PROMPT: The reply should hold every line of the listing exactly, and none of its images.

START DATA SEGMENT

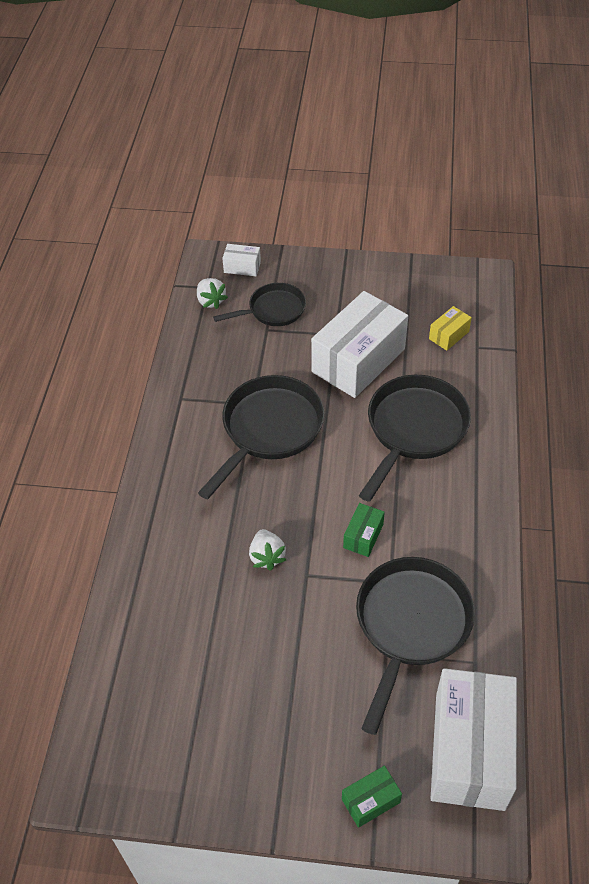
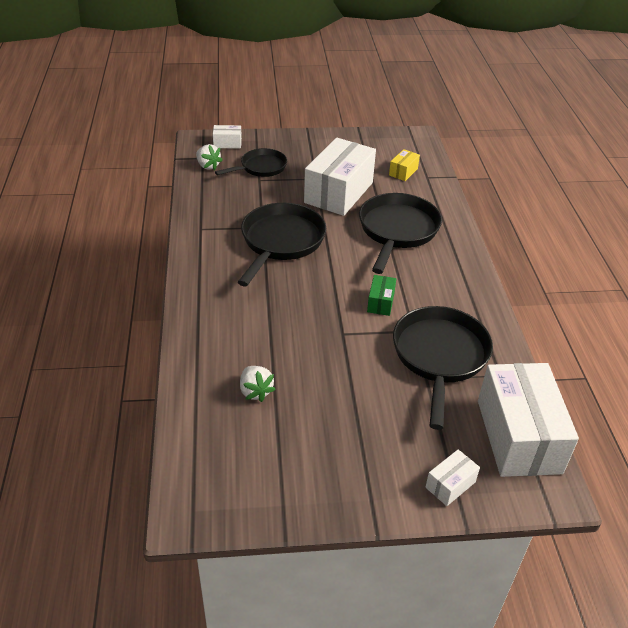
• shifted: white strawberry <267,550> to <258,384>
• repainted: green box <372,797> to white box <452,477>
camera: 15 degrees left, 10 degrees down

END DATA SEGMENT

RESULT OF THIS EXERCISE:
• shifted: white strawberry <267,550> to <258,384>
• repainted: green box <372,797> to white box <452,477>
camera: 15 degrees left, 10 degrees down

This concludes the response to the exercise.